▶ Your instructions
Isolate every line in the records below with "bowling" in it.

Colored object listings
▽

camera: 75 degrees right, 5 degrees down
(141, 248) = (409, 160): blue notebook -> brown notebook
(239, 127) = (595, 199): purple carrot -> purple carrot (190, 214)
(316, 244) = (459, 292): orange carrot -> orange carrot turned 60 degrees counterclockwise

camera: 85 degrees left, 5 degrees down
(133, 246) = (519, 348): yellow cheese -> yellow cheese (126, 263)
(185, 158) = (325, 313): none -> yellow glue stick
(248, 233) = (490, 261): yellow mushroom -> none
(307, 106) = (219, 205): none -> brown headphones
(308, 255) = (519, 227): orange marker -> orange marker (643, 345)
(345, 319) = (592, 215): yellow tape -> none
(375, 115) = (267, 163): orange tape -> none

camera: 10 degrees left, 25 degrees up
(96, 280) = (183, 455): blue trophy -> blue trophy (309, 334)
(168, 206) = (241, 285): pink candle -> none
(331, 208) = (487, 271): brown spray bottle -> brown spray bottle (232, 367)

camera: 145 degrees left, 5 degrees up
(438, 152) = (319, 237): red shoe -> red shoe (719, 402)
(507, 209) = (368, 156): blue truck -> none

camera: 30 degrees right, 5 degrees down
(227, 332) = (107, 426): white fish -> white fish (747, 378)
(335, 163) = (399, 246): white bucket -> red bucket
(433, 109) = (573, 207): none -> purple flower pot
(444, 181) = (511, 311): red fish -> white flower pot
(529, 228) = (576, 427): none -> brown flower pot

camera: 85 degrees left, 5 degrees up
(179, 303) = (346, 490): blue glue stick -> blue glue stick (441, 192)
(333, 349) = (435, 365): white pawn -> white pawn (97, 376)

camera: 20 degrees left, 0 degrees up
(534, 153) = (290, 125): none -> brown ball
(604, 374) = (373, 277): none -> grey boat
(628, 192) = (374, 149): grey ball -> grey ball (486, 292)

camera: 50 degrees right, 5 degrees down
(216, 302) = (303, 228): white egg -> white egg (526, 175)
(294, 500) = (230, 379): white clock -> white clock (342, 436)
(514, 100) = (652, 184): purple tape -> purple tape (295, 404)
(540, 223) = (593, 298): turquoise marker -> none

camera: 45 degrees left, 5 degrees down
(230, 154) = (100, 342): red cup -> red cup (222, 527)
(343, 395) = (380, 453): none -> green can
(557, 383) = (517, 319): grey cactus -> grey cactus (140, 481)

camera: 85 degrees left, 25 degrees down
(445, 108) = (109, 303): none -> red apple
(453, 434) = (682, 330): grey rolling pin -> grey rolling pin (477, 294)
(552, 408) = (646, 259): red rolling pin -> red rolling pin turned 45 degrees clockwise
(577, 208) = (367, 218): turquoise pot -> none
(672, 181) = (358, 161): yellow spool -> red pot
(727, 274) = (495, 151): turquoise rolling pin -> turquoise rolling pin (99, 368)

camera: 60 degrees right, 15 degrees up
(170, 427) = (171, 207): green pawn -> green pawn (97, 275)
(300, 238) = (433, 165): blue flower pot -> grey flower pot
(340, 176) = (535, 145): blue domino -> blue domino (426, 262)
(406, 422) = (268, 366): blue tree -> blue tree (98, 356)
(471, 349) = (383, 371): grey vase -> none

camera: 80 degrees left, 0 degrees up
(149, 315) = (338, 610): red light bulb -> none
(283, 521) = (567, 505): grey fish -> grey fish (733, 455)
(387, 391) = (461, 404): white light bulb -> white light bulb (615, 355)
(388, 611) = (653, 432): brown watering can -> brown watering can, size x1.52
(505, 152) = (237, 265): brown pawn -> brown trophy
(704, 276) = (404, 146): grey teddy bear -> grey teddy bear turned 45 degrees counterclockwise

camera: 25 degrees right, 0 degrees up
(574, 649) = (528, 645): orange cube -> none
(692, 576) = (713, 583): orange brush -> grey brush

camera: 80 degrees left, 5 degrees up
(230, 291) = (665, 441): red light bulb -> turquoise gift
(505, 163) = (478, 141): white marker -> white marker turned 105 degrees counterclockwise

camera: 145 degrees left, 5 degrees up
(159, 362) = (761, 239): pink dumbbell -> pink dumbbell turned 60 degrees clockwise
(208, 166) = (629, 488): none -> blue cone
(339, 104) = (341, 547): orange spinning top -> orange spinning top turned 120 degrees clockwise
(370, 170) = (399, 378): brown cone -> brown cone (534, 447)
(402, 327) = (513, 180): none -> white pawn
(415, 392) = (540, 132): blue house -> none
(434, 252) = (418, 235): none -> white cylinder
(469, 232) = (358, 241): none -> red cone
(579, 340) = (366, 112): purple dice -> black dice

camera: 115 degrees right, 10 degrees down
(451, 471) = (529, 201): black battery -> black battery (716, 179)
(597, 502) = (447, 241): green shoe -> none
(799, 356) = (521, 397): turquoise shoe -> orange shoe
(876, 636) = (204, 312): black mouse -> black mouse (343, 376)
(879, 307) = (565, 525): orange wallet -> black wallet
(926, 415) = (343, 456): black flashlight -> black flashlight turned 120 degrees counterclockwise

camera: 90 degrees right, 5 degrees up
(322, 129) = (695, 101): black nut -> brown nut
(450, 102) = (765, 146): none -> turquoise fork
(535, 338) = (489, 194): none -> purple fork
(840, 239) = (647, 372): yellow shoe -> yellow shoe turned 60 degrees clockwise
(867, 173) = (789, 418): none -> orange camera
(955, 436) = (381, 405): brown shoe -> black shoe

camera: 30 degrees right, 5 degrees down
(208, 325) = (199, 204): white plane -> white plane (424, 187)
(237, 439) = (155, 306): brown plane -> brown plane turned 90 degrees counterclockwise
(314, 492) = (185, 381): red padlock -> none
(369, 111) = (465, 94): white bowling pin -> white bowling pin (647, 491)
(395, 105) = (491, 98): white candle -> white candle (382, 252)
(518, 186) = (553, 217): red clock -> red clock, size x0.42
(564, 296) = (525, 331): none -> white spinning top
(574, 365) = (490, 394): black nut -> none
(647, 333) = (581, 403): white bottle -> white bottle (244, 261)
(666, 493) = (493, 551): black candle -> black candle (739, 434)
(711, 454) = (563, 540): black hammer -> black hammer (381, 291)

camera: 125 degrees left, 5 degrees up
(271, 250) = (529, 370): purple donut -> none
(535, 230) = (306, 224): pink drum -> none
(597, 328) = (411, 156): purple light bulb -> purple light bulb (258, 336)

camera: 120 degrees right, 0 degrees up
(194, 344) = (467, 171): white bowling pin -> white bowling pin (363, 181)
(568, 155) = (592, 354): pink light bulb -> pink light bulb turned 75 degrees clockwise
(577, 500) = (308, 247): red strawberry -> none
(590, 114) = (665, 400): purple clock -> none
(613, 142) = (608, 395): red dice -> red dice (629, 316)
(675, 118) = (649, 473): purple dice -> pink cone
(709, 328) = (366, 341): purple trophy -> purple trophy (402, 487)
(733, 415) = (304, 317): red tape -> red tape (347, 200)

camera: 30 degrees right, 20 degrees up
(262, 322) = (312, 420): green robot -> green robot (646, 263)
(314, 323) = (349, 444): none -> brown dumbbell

△

▶ Exercise solution
(369, 111) = (465, 94): white bowling pin -> white bowling pin (647, 491)
(194, 344) = (467, 171): white bowling pin -> white bowling pin (363, 181)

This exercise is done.